**WHAT THIS TASK INVOLVES:** Copy each line of the data below with the word "vanedox".

**DATA TO PROCESS:**

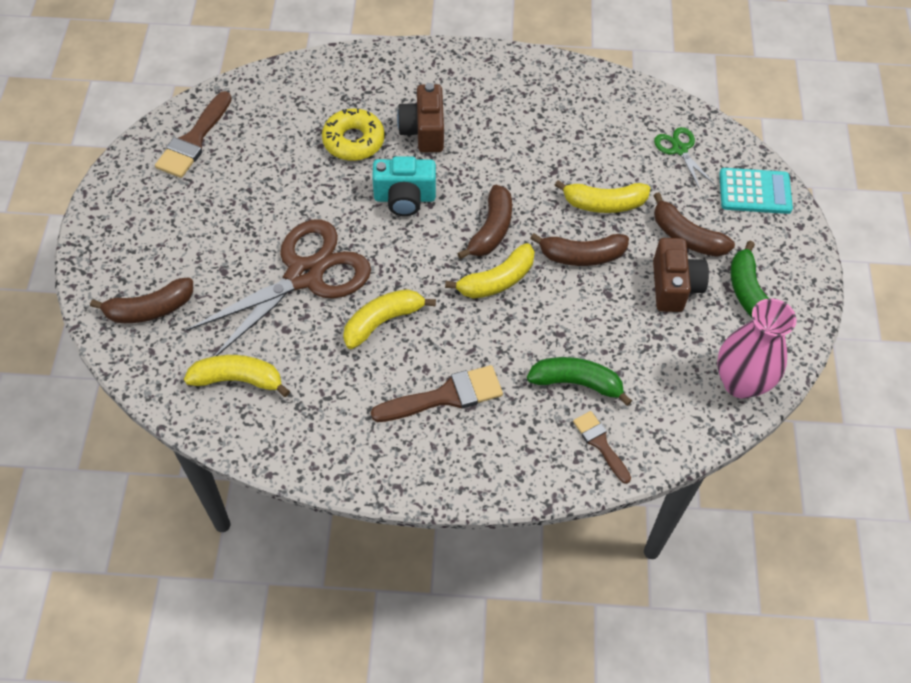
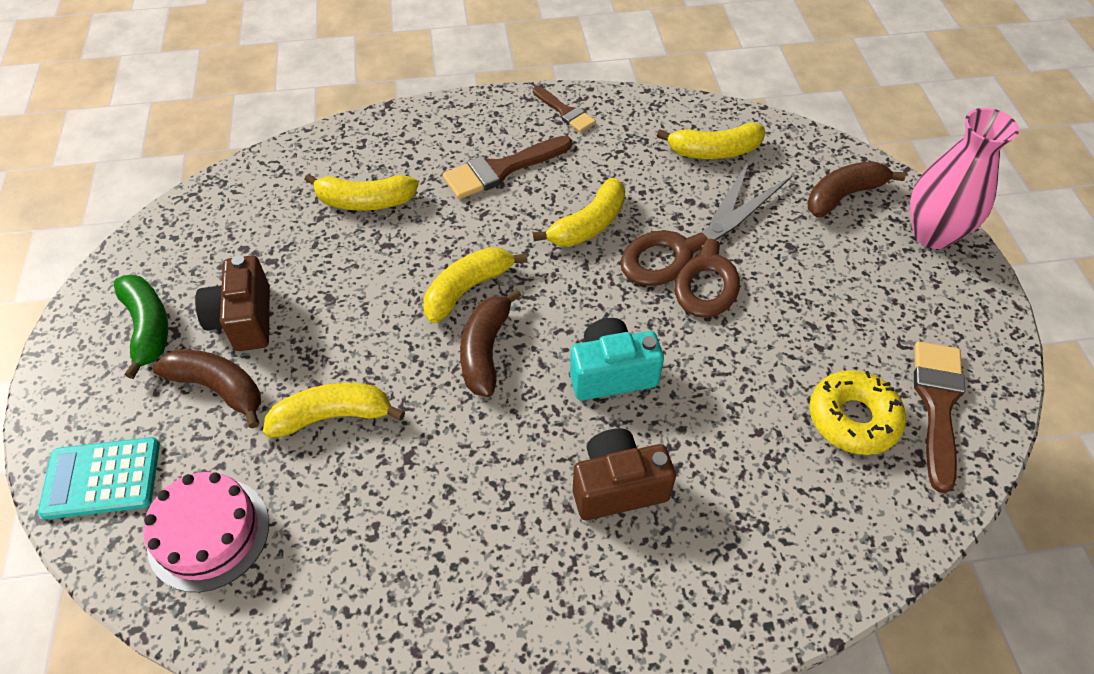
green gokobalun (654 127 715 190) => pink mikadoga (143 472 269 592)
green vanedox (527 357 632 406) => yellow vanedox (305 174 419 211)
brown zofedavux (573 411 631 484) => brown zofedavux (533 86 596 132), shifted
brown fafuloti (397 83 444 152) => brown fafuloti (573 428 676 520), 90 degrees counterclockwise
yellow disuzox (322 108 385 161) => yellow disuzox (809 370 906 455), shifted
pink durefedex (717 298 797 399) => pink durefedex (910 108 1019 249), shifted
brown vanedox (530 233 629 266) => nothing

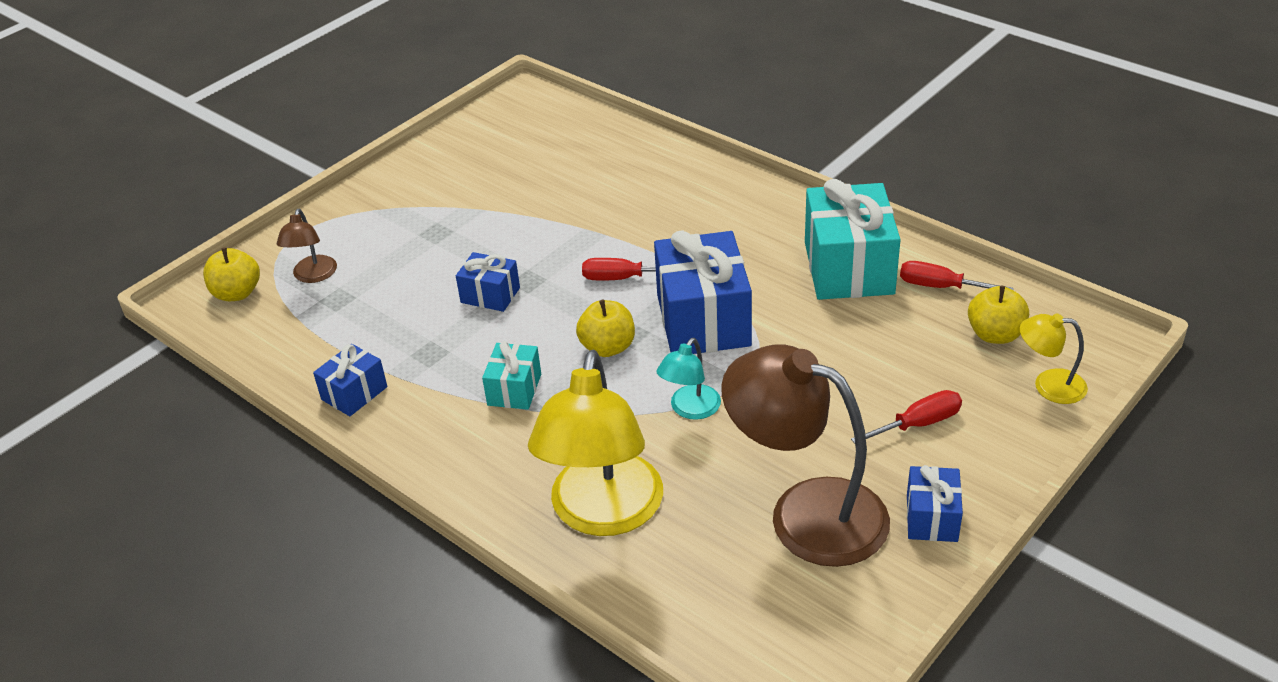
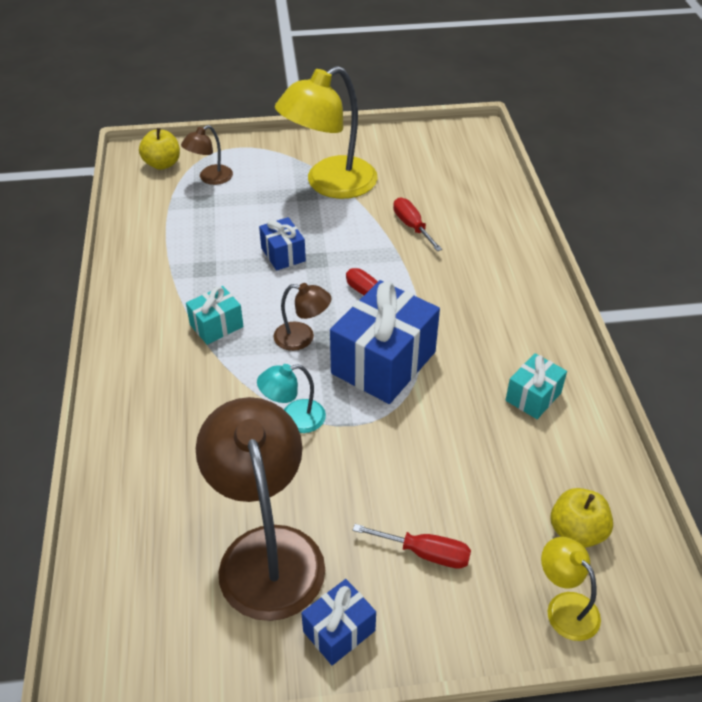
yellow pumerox (576 300 635 357) => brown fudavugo (273 283 331 351)
yellow fudavugo (528 350 663 536) => yellow fudavugo (275 66 378 199), shifted
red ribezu (900 261 1014 290) => red ribezu (393 198 442 251), shifted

**EXPECTED ANSWER:**
green vanedox (527 357 632 406) => yellow vanedox (305 174 419 211)
brown vanedox (530 233 629 266) => nothing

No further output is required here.